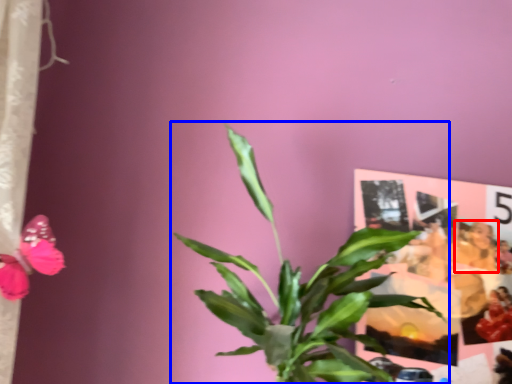
Question: Which object is further to the camera taking this photo, person (highlighted by a red box) or houseplant (highlighted by a blue box)?

Choices:
 (A) person
 (B) houseplant

Answer: (A)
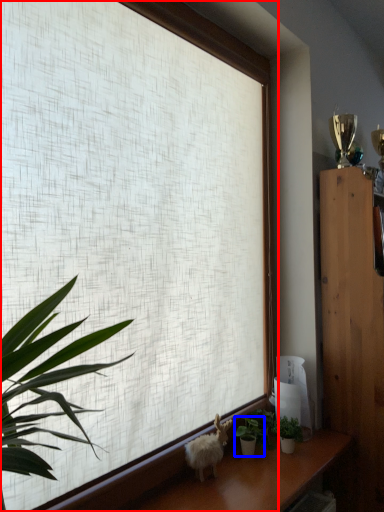
Question: Which object appears farthest to the camera in this image, window (highlighted by a red box) or houseplant (highlighted by a blue box)?

Choices:
 (A) window
 (B) houseplant

Answer: (B)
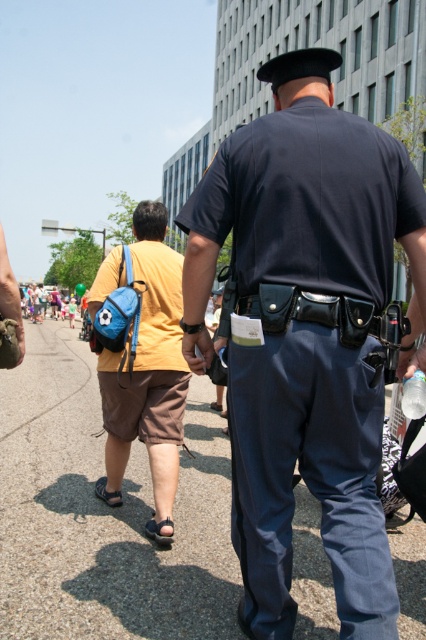
You are a delivery robot with a height of 1.8 meters. You are navigating through the scene and need to pass between the navy blue uniform at center and the gray asphalt pavement at center. Can you fit through the space between them without tilting or bending?

The navy blue uniform at center and the gray asphalt pavement at center are 1.89 meters apart from each other. Since the robot is 1.8 meters tall, it can fit through the space between them because the distance is slightly larger than the robot.

You are a photographer trying to capture a photo of the navy blue uniform at center and the matte blue backpack at center. If you want to ensure both are fully visible in the frame, which object should you focus on first to account for their sizes?

The navy blue uniform at center has a greater height compared to the matte blue backpack at center, so you should focus on the navy blue uniform at center first to ensure it fits within the frame before adjusting for the smaller backpack.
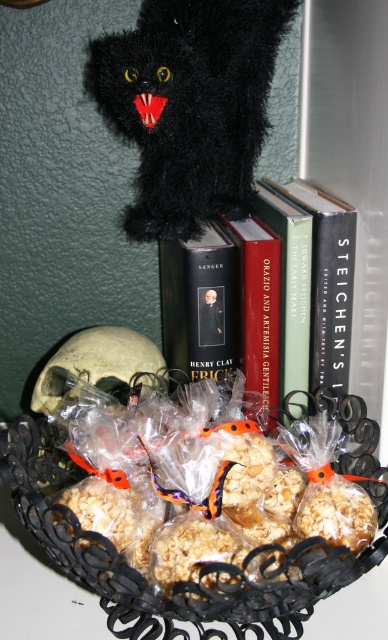
Question: Which of these objects is positioned farthest from the hardcover book at center?

Choices:
 (A) fuzzy black cat at upper center
 (B) black plastic basket at lower center

Answer: (B)

Question: Does black plastic basket at lower center have a larger size compared to hardcover book at center?

Choices:
 (A) yes
 (B) no

Answer: (B)

Question: Can you confirm if fuzzy black cat at upper center is bigger than black plastic basket at lower center?

Choices:
 (A) yes
 (B) no

Answer: (A)

Question: Which of the following is the closest to the observer?

Choices:
 (A) fuzzy black cat at upper center
 (B) black plastic basket at lower center
 (C) hardcover book at center

Answer: (B)

Question: Among these points, which one is farthest from the camera?

Choices:
 (A) (200, 362)
 (B) (148, 627)

Answer: (A)

Question: Can you confirm if fuzzy black cat at upper center is bigger than hardcover book at center?

Choices:
 (A) yes
 (B) no

Answer: (A)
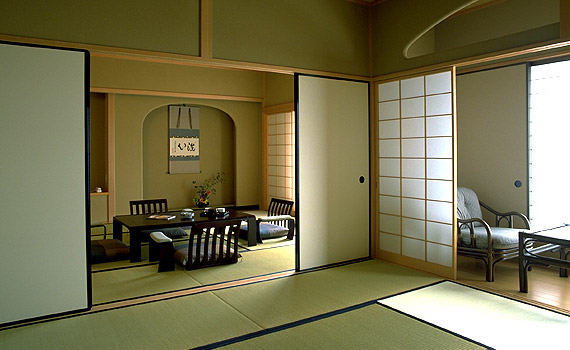
This screenshot has width=570, height=350. What are the coordinates of `table` in the screenshot? It's located at (563, 233).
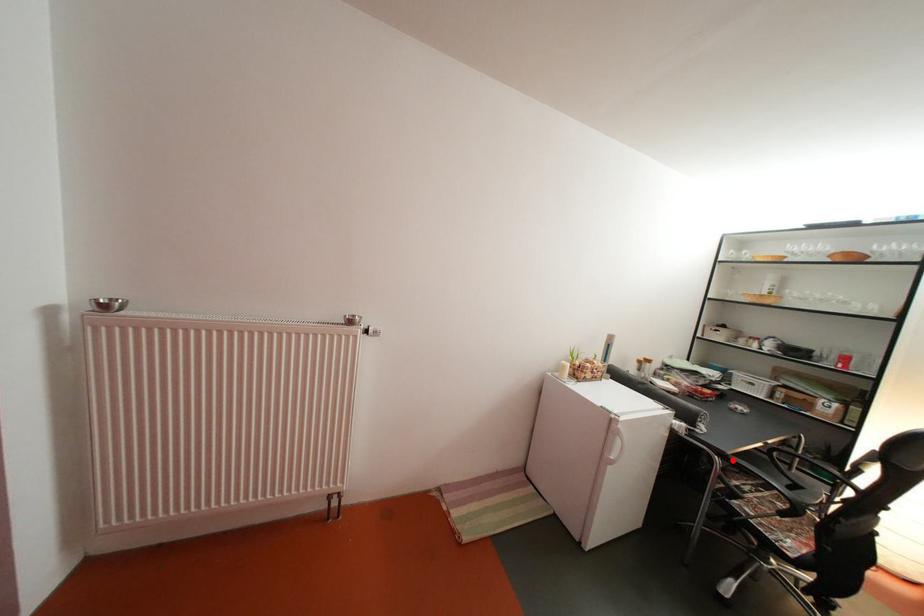
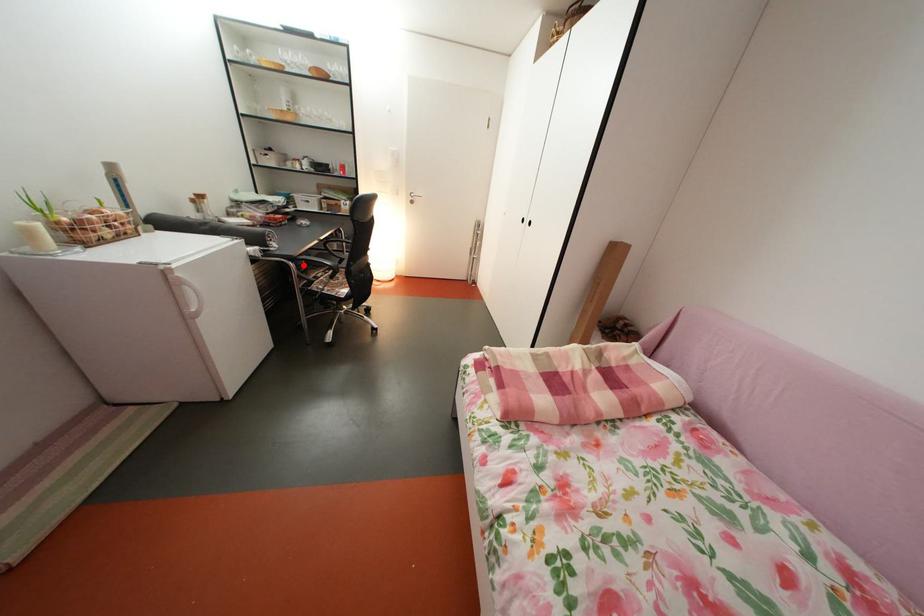
I am providing you with two images of the same scene from different viewpoints. A red point is marked on the first image and another point is marked on the second image. Is the marked point in image1 the same physical position as the marked point in image2?

Yes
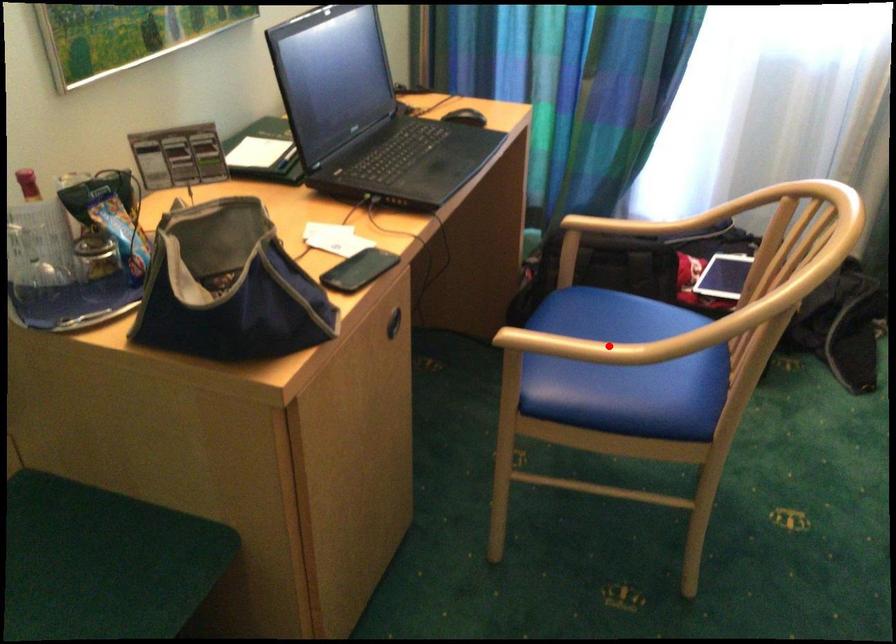
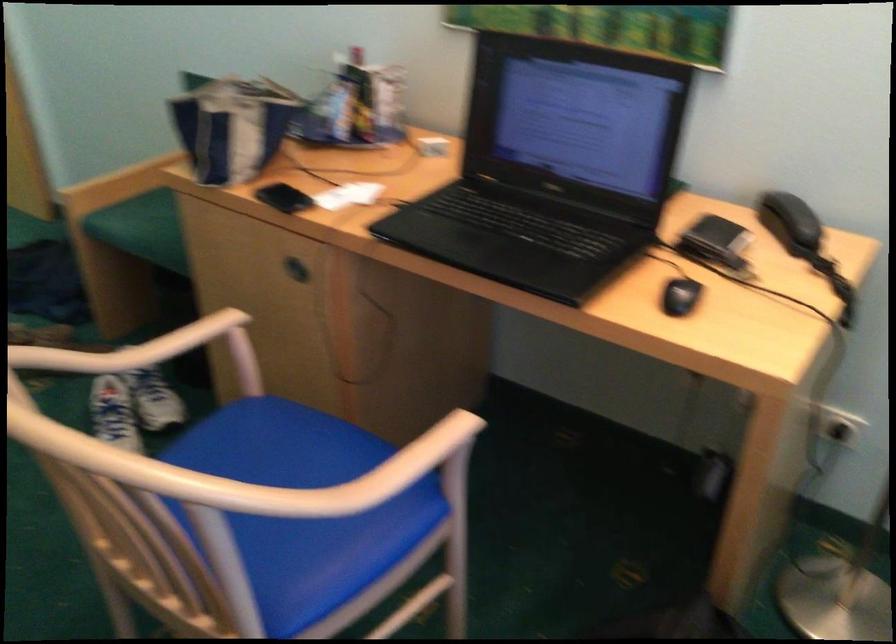
Find the pixel in the second image that matches the highlighted location in the first image.

(167, 365)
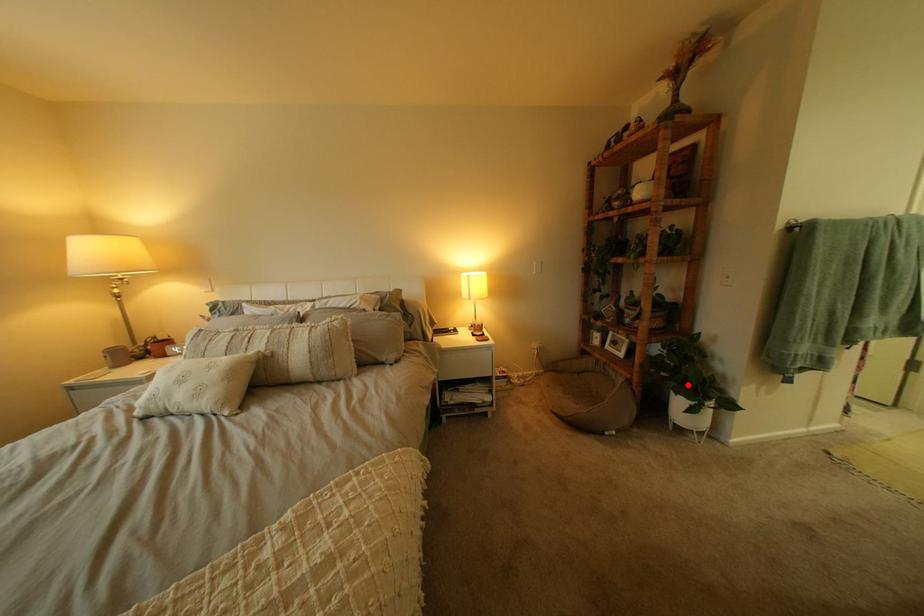
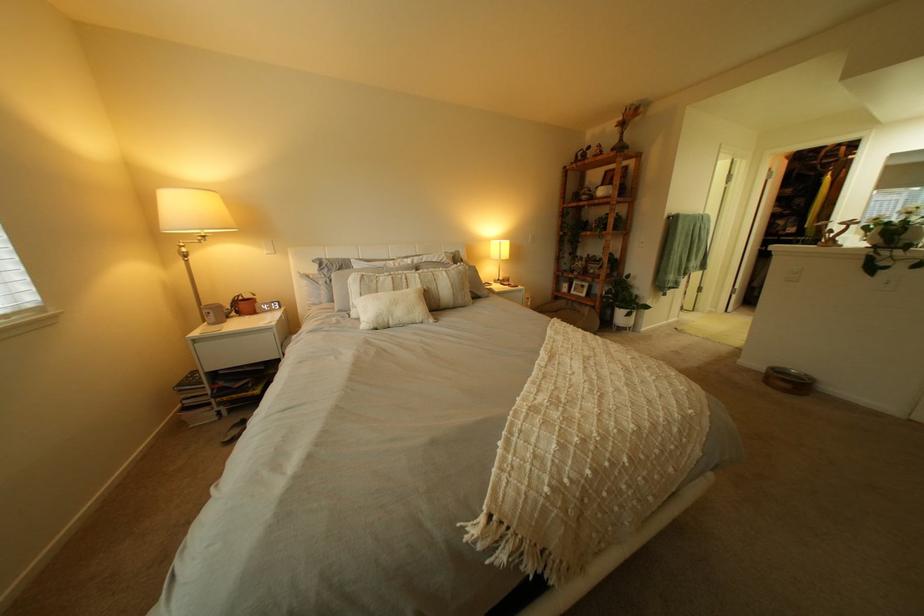
Question: I am providing you with two images of the same scene from different viewpoints. A red point is marked on the first image. Is the red point's position out of view in image 2?

Choices:
 (A) Yes
 (B) No

Answer: (B)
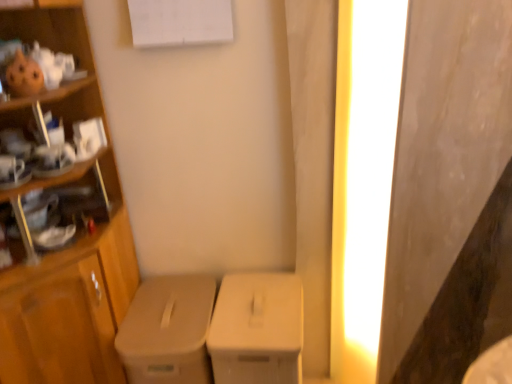
Question: Does matte beige cardboard box at center, which appears as the first cardboard box when viewed from the left, turn towards bright yellow light at right?

Choices:
 (A) no
 (B) yes

Answer: (A)

Question: Is matte beige cardboard box at center, arranged as the second cardboard box when viewed from the right, facing away from bright yellow light at right?

Choices:
 (A) no
 (B) yes

Answer: (A)

Question: From the image's perspective, is matte beige cardboard box at center, arranged as the second cardboard box when viewed from the right, located beneath bright yellow light at right?

Choices:
 (A) yes
 (B) no

Answer: (A)

Question: Is the depth of matte beige cardboard box at center, which appears as the first cardboard box when viewed from the left, less than that of bright yellow light at right?

Choices:
 (A) yes
 (B) no

Answer: (B)

Question: From a real-world perspective, is matte beige cardboard box at center, which appears as the first cardboard box when viewed from the left, located higher than bright yellow light at right?

Choices:
 (A) yes
 (B) no

Answer: (B)

Question: In the image, is wooden cabinet at left positioned in front of or behind matte beige cardboard box at center, arranged as the second cardboard box when viewed from the right?

Choices:
 (A) front
 (B) behind

Answer: (A)

Question: Visually, is wooden cabinet at left positioned to the left or to the right of matte beige cardboard box at center, arranged as the second cardboard box when viewed from the right?

Choices:
 (A) right
 (B) left

Answer: (B)

Question: From a real-world perspective, relative to matte beige cardboard box at center, which appears as the first cardboard box when viewed from the left, is wooden cabinet at left vertically above or below?

Choices:
 (A) above
 (B) below

Answer: (A)

Question: Considering the positions of point (104, 276) and point (214, 286), is point (104, 276) closer or farther from the camera than point (214, 286)?

Choices:
 (A) closer
 (B) farther

Answer: (A)

Question: Relative to wooden cabinet at left, is bright yellow light at right in front or behind?

Choices:
 (A) front
 (B) behind

Answer: (B)

Question: From the image's perspective, is bright yellow light at right located above or below wooden cabinet at left?

Choices:
 (A) below
 (B) above

Answer: (B)

Question: Is point (391, 16) positioned closer to the camera than point (10, 201)?

Choices:
 (A) closer
 (B) farther

Answer: (B)

Question: Is bright yellow light at right spatially inside wooden cabinet at left, or outside of it?

Choices:
 (A) outside
 (B) inside

Answer: (A)

Question: Which is correct: white matte cardboard box at center, marked as the 2th cardboard box in a left-to-right arrangement, is inside bright yellow light at right, or outside of it?

Choices:
 (A) inside
 (B) outside

Answer: (B)

Question: Would you say white matte cardboard box at center, marked as the 2th cardboard box in a left-to-right arrangement, is to the left or to the right of bright yellow light at right in the picture?

Choices:
 (A) right
 (B) left

Answer: (B)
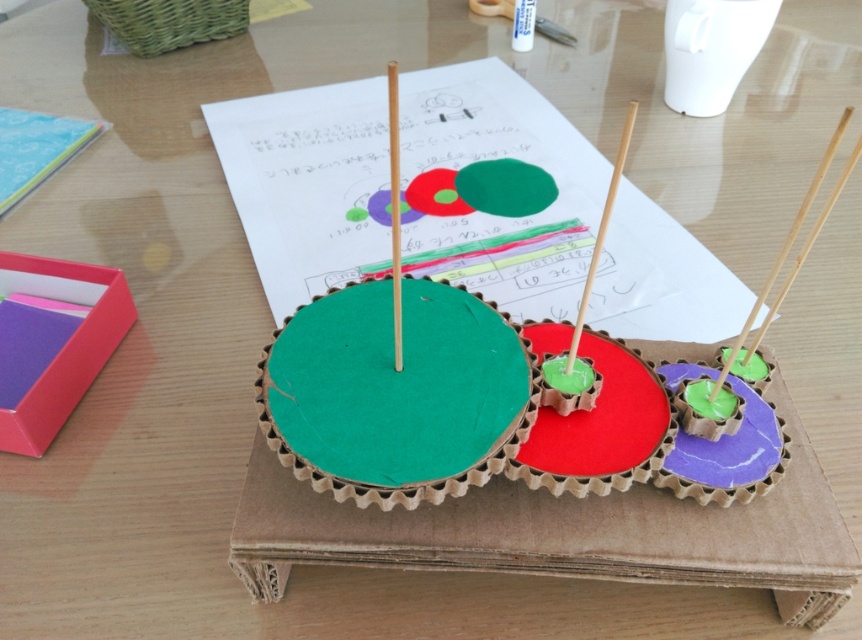
You are arranging a craft project on a table and need to place the green cardboard circle at center and the smooth wood toothpick at center. According to the image, which object is positioned to the right?

The smooth wood toothpick at center is positioned to the right of the green cardboard circle at center.

You are an artist planning to place a new decorative element on the wooden table where the craft project is displayed. You want to position it precisely at the coordinates given for the green cardboard circle at center. What is the exact 2D coordinate where you should place your new element?

The exact 2D coordinate for the green cardboard circle at center is point (x=395, y=392).

You are an artist working on this craft project. You want to remove the wooden stick at center without moving the green cardboard circle at center. Is this possible?

The wooden stick at center is behind the green cardboard circle at center, so removing the wooden stick at center would require moving the green cardboard circle at center as well.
+-------+
Task directions — Could you recast every line of the records above as a JSON list of strings, one string per line, with blank lines dropped and the pictures left out?

Solution to the exercise —
[
  "Question: Which object is further to the camera taking this photo, person (highlighted by a red box) or houseplant (highlighted by a blue box)?",
  "Choices:",
  " (A) person",
  " (B) houseplant",
  "Answer: (A)",
  "Question: Which object appears farthest to the camera in this image, window (highlighted by a red box) or houseplant (highlighted by a blue box)?",
  "Choices:",
  " (A) window",
  " (B) houseplant",
  "Answer: (B)",
  "You are a delivery robot with a height of 1.8 meters. You are navigating through the scene and need to pass between the navy blue uniform at center and the gray asphalt pavement at center. Can you fit through the space between them without tilting or bending?",
  "The navy blue uniform at center and the gray asphalt pavement at center are 1.89 meters apart from each other. Since the robot is 1.8 meters tall, it can fit through the space between them because the distance is slightly larger than the robot.",
  "You are a photographer trying to capture a photo of the navy blue uniform at center and the matte blue backpack at center. If you want to ensure both are fully visible in the frame, which object should you focus on first to account for their sizes?",
  "The navy blue uniform at center has a greater height compared to the matte blue backpack at center, so you should focus on the navy blue uniform at center first to ensure it fits within the frame before adjusting for the smaller backpack.",
  "Question: Which of these objects is positioned farthest from the hardcover book at center?",
  "Choices:",
  " (A) fuzzy black cat at upper center",
  " (B) black plastic basket at lower center",
  "Answer: (B)",
  "Question: Does black plastic basket at lower center have a larger size compared to hardcover book at center?",
  "Choices:",
  " (A) yes",
  " (B) no",
  "Answer: (B)",
  "Question: Can you confirm if fuzzy black cat at upper center is bigger than black plastic basket at lower center?",
  "Choices:",
  " (A) yes",
  " (B) no",
  "Answer: (A)",
  "Question: Which of the following is the closest to the observer?",
  "Choices:",
  " (A) fuzzy black cat at upper center",
  " (B) black plastic basket at lower center",
  " (C) hardcover book at center",
  "Answer: (B)",
  "Question: Among these points, which one is farthest from the camera?",
  "Choices:",
  " (A) (200, 362)",
  " (B) (148, 627)",
  "Answer: (A)",
  "Question: Can you confirm if fuzzy black cat at upper center is bigger than hardcover book at center?",
  "Choices:",
  " (A) yes",
  " (B) no",
  "Answer: (A)",
  "This screenshot has width=570, height=350. What are the coordinates of `table` in the screenshot? It's located at (563, 233).",
  "I am providing you with two images of the same scene from different viewpoints. A red point is marked on the first image and another point is marked on the second image. Is the marked point in image1 the same physical position as the marked point in image2?",
  "Yes",
  "Find the pixel in the second image that matches the highlighted location in the first image.",
  "(167, 365)",
  "Question: I am providing you with two images of the same scene from different viewpoints. A red point is marked on the first image. Is the red point's position out of view in image 2?",
  "Choices:",
  " (A) Yes",
  " (B) No",
  "Answer: (B)",
  "Question: Does matte beige cardboard box at center, which appears as the first cardboard box when viewed from the left, turn towards bright yellow light at right?",
  "Choices:",
  " (A) no",
  " (B) yes",
  "Answer: (A)",
  "Question: Is matte beige cardboard box at center, arranged as the second cardboard box when viewed from the right, facing away from bright yellow light at right?",
  "Choices:",
  " (A) no",
  " (B) yes",
  "Answer: (A)",
  "Question: From the image's perspective, is matte beige cardboard box at center, arranged as the second cardboard box when viewed from the right, located beneath bright yellow light at right?",
  "Choices:",
  " (A) yes",
  " (B) no",
  "Answer: (A)",
  "Question: Is the depth of matte beige cardboard box at center, which appears as the first cardboard box when viewed from the left, less than that of bright yellow light at right?",
  "Choices:",
  " (A) yes",
  " (B) no",
  "Answer: (B)",
  "Question: From a real-world perspective, is matte beige cardboard box at center, which appears as the first cardboard box when viewed from the left, located higher than bright yellow light at right?",
  "Choices:",
  " (A) yes",
  " (B) no",
  "Answer: (B)",
  "Question: In the image, is wooden cabinet at left positioned in front of or behind matte beige cardboard box at center, arranged as the second cardboard box when viewed from the right?",
  "Choices:",
  " (A) front",
  " (B) behind",
  "Answer: (A)",
  "Question: Visually, is wooden cabinet at left positioned to the left or to the right of matte beige cardboard box at center, arranged as the second cardboard box when viewed from the right?",
  "Choices:",
  " (A) right",
  " (B) left",
  "Answer: (B)",
  "Question: From a real-world perspective, relative to matte beige cardboard box at center, which appears as the first cardboard box when viewed from the left, is wooden cabinet at left vertically above or below?",
  "Choices:",
  " (A) above",
  " (B) below",
  "Answer: (A)",
  "Question: Considering the positions of point (104, 276) and point (214, 286), is point (104, 276) closer or farther from the camera than point (214, 286)?",
  "Choices:",
  " (A) closer",
  " (B) farther",
  "Answer: (A)",
  "Question: Relative to wooden cabinet at left, is bright yellow light at right in front or behind?",
  "Choices:",
  " (A) front",
  " (B) behind",
  "Answer: (B)",
  "Question: From the image's perspective, is bright yellow light at right located above or below wooden cabinet at left?",
  "Choices:",
  " (A) below",
  " (B) above",
  "Answer: (B)",
  "Question: Is point (391, 16) positioned closer to the camera than point (10, 201)?",
  "Choices:",
  " (A) closer",
  " (B) farther",
  "Answer: (B)",
  "Question: Is bright yellow light at right spatially inside wooden cabinet at left, or outside of it?",
  "Choices:",
  " (A) outside",
  " (B) inside",
  "Answer: (A)",
  "Question: Which is correct: white matte cardboard box at center, marked as the 2th cardboard box in a left-to-right arrangement, is inside bright yellow light at right, or outside of it?",
  "Choices:",
  " (A) inside",
  " (B) outside",
  "Answer: (B)",
  "Question: Would you say white matte cardboard box at center, marked as the 2th cardboard box in a left-to-right arrangement, is to the left or to the right of bright yellow light at right in the picture?",
  "Choices:",
  " (A) right",
  " (B) left",
  "Answer: (B)",
  "You are arranging a craft project on a table and need to place the green cardboard circle at center and the smooth wood toothpick at center. According to the image, which object is positioned to the right?",
  "The smooth wood toothpick at center is positioned to the right of the green cardboard circle at center.",
  "You are an artist planning to place a new decorative element on the wooden table where the craft project is displayed. You want to position it precisely at the coordinates given for the green cardboard circle at center. What is the exact 2D coordinate where you should place your new element?",
  "The exact 2D coordinate for the green cardboard circle at center is point (x=395, y=392).",
  "You are an artist working on this craft project. You want to remove the wooden stick at center without moving the green cardboard circle at center. Is this possible?",
  "The wooden stick at center is behind the green cardboard circle at center, so removing the wooden stick at center would require moving the green cardboard circle at center as well."
]